= THE PROBLEM =
Your copy should repeat the data that follows exactly and contain no image.

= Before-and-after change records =

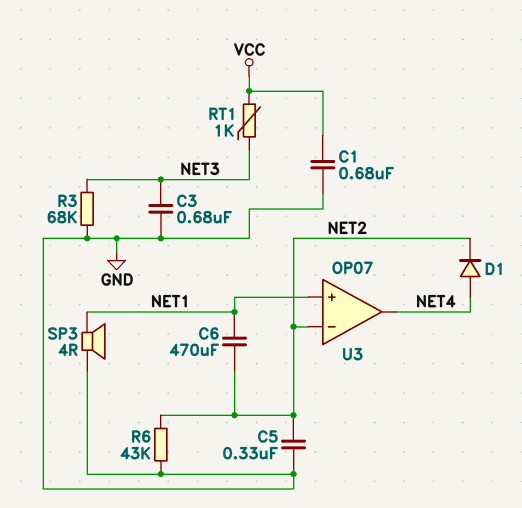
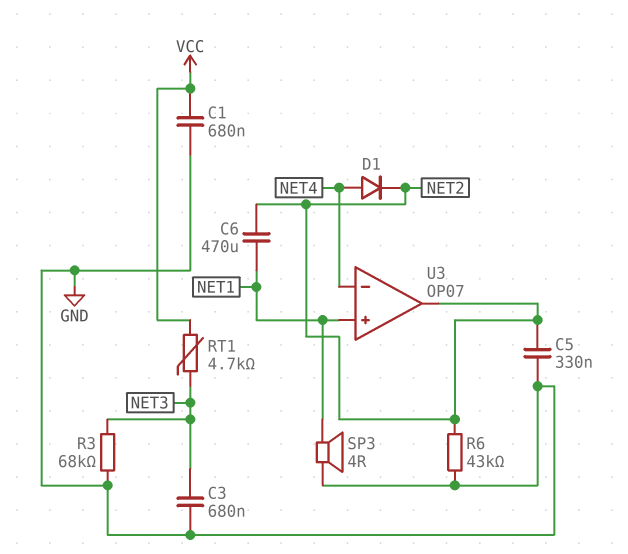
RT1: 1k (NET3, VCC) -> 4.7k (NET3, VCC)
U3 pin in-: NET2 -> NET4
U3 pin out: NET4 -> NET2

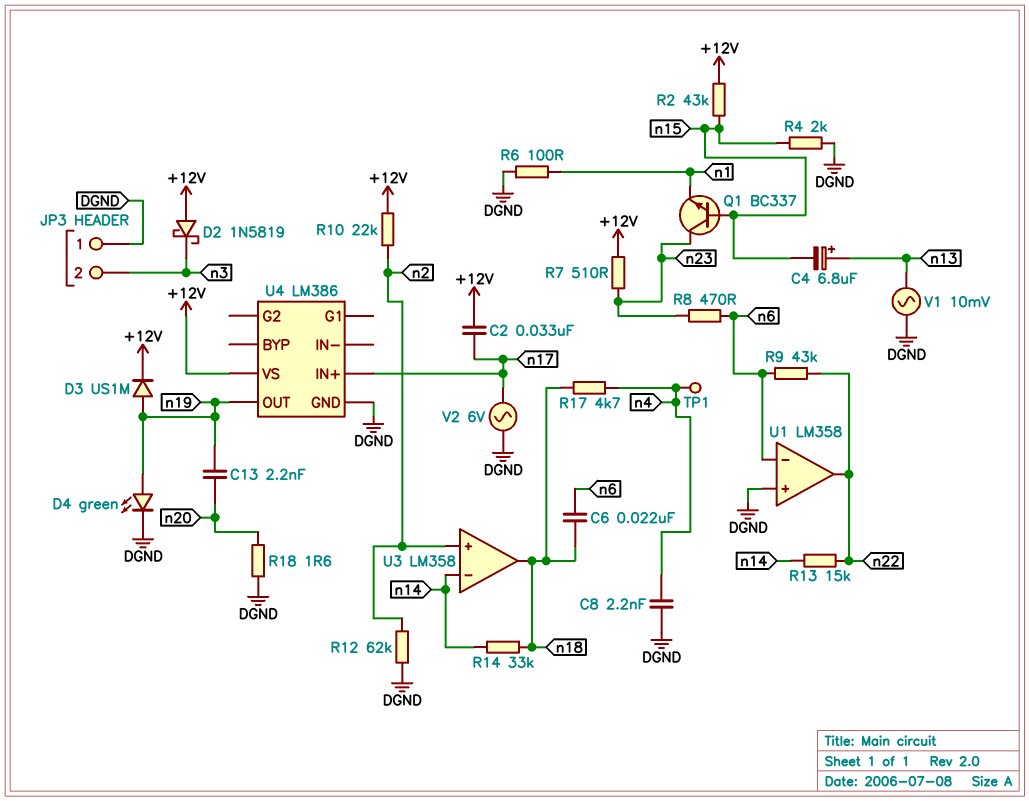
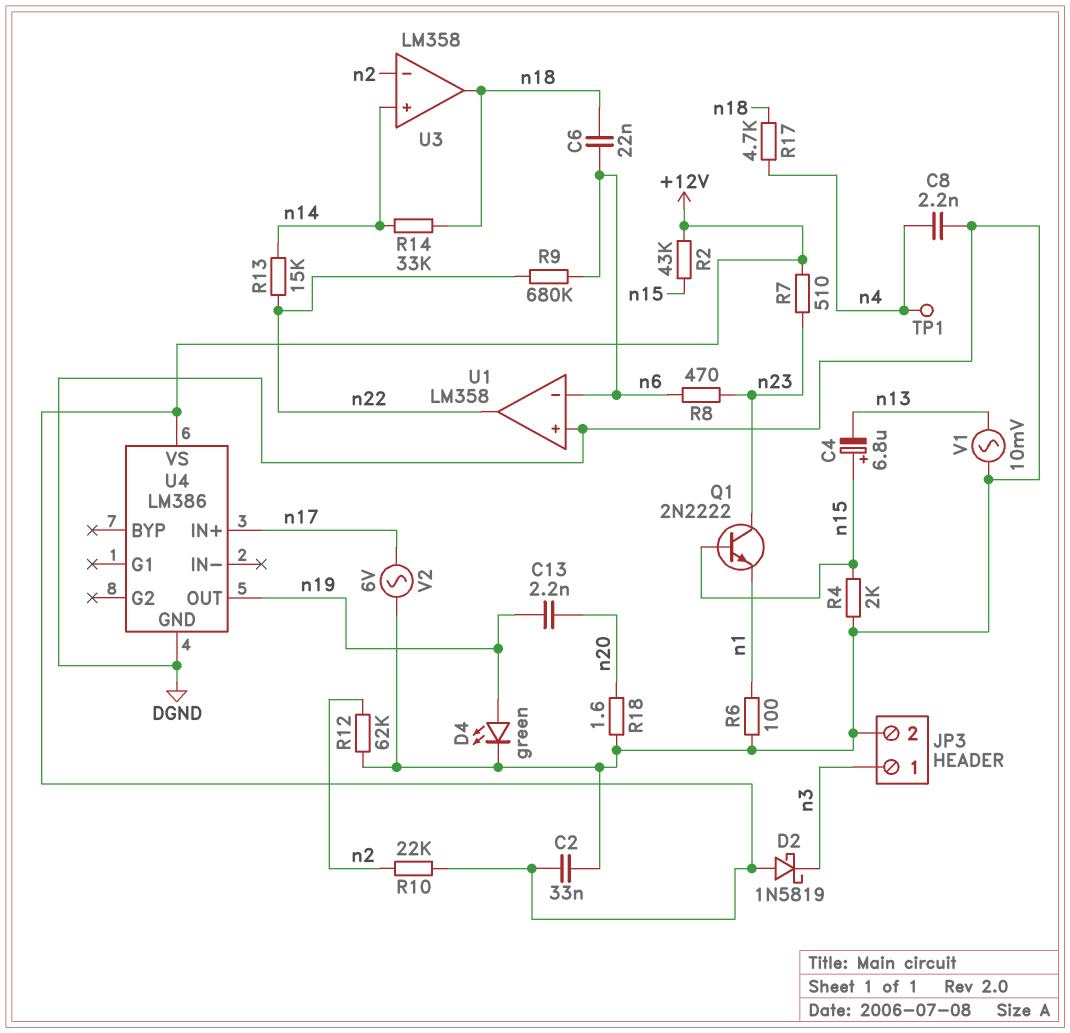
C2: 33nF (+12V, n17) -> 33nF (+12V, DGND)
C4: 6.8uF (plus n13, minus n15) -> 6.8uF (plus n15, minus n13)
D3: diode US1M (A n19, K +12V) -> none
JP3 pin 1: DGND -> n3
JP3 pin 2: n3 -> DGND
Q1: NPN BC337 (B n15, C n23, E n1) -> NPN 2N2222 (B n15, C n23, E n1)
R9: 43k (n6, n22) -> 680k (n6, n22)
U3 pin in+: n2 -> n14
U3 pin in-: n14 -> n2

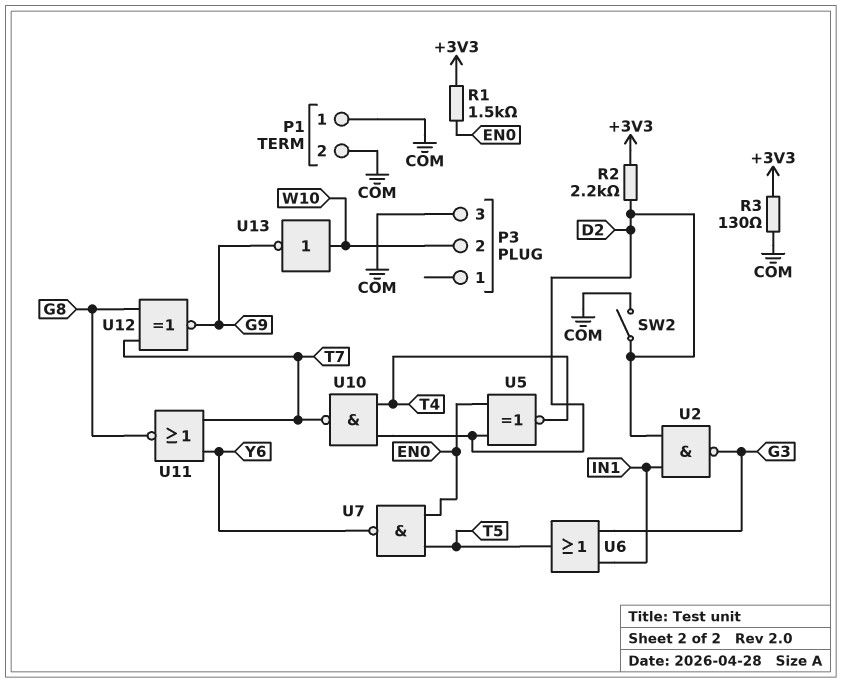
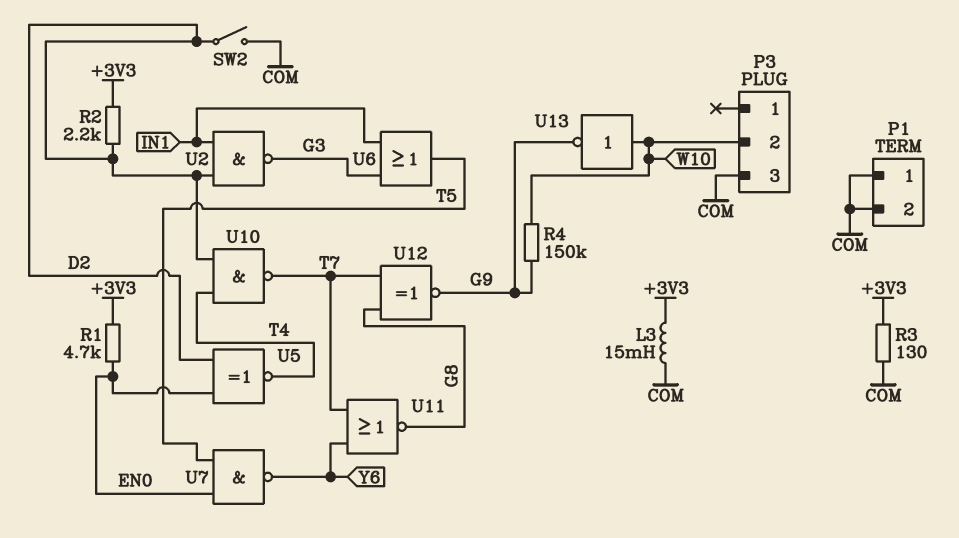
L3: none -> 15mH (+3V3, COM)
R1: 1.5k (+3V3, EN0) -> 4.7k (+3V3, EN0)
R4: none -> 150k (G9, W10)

= YOUR SOLUTION =
RT1: 1k (NET3, VCC) -> 4.7k (NET3, VCC)
U3 pin in-: NET2 -> NET4
U3 pin out: NET4 -> NET2

C2: 33nF (+12V, n17) -> 33nF (+12V, DGND)
C4: 6.8uF (plus n13, minus n15) -> 6.8uF (plus n15, minus n13)
D3: diode US1M (A n19, K +12V) -> none
JP3 pin 1: DGND -> n3
JP3 pin 2: n3 -> DGND
Q1: NPN BC337 (B n15, C n23, E n1) -> NPN 2N2222 (B n15, C n23, E n1)
R9: 43k (n6, n22) -> 680k (n6, n22)
U3 pin in+: n2 -> n14
U3 pin in-: n14 -> n2

L3: none -> 15mH (+3V3, COM)
R1: 1.5k (+3V3, EN0) -> 4.7k (+3V3, EN0)
R4: none -> 150k (G9, W10)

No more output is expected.